• _WHAT THIS TASK INVOLVES_: Before copying, set the pictures aside; then repeat every line below verbatim.
-------------------------
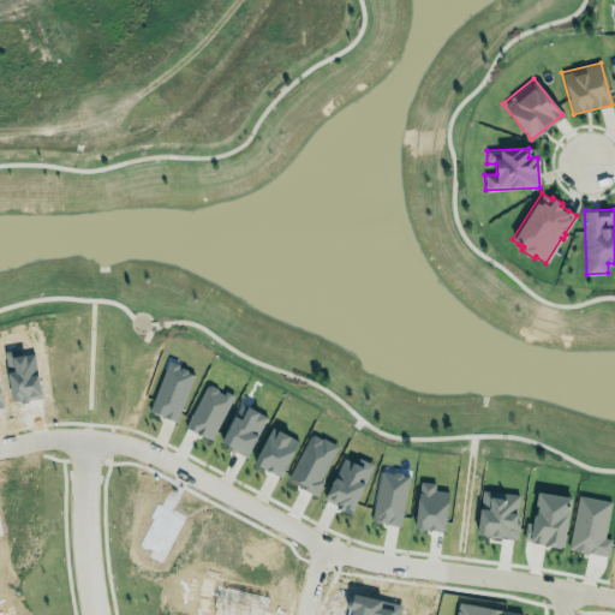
[(399,526),(410,477),(381,470),(370,520),(399,526)]
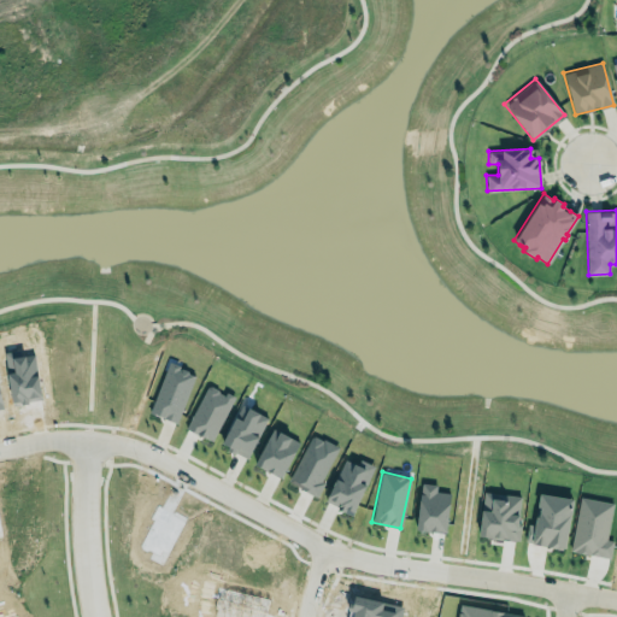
[(450,493),(436,492),(436,485),(421,483),(416,529),(445,532),(450,493)]
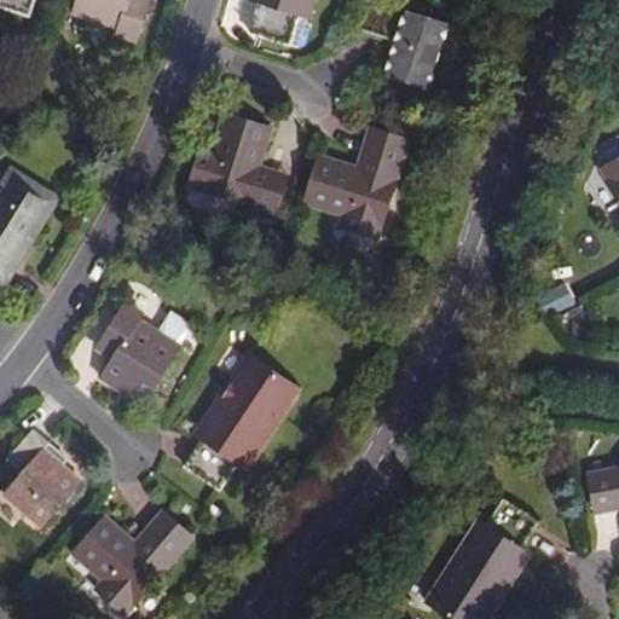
[(0,0),(0,3),(29,13),(33,0),(0,0)]
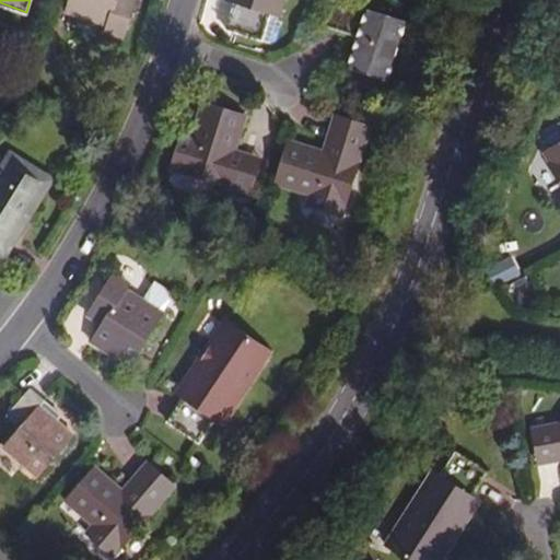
[(70,0),(69,7),(111,20),(108,28),(123,33),(132,2),(127,0),(70,0)]
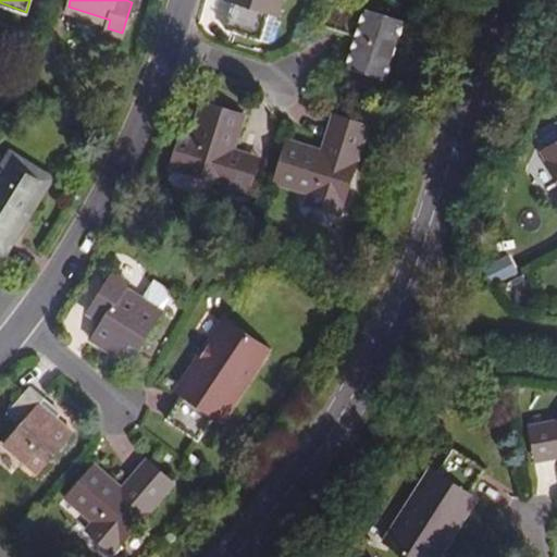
[(233,0),(225,25),(262,37),(271,8),(279,10),(281,0),(233,0)]
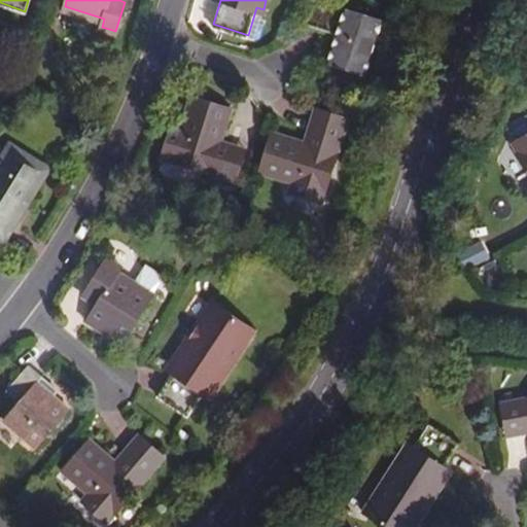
[(335,0),(308,0),(302,22),(336,33),(326,61),(361,72),(378,19),(335,3),(335,0)]
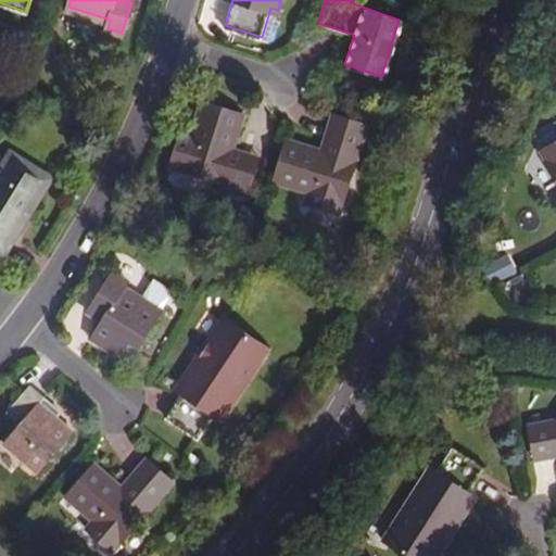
[(242,110),(200,96),(188,135),(177,131),(166,161),(243,187),(254,156),(230,148),(242,110)]
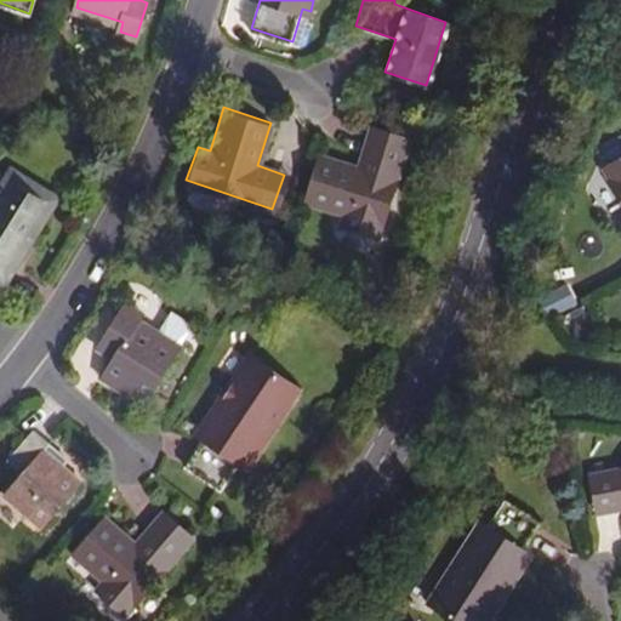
[(360,166),(319,153),(303,199),(348,215),(343,226),(376,235),(409,137),(374,125),(360,166)]
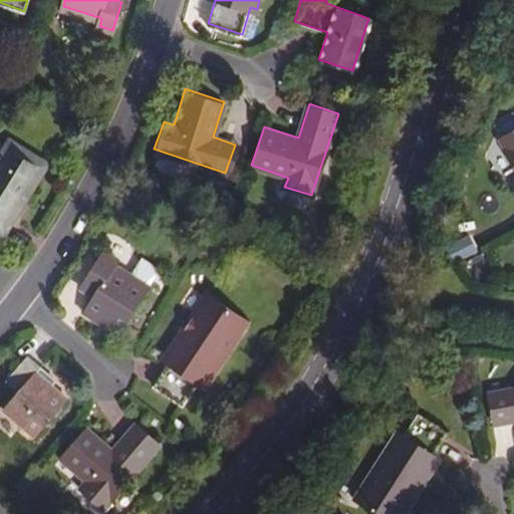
[(513,133),(498,142),(513,167),(513,133)]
-------------------------
• _RESULT BELOW_:
[(399,526),(410,477),(381,470),(370,520),(399,526)]
[(450,493),(436,492),(436,485),(421,483),(416,529),(445,532),(450,493)]
[(0,0),(0,3),(29,13),(33,0),(0,0)]
[(70,0),(69,7),(111,20),(108,28),(123,33),(132,2),(127,0),(70,0)]
[(233,0),(225,25),(262,37),(271,8),(279,10),(281,0),(233,0)]
[(335,0),(308,0),(302,22),(336,33),(326,61),(361,72),(378,19),(335,3),(335,0)]
[(242,110),(200,96),(188,135),(177,131),(166,161),(243,187),(254,156),(230,148),(242,110)]
[(360,166),(319,153),(303,199),(348,215),(343,226),(376,235),(409,137),(374,125),(360,166)]
[(513,133),(498,142),(513,167),(513,133)]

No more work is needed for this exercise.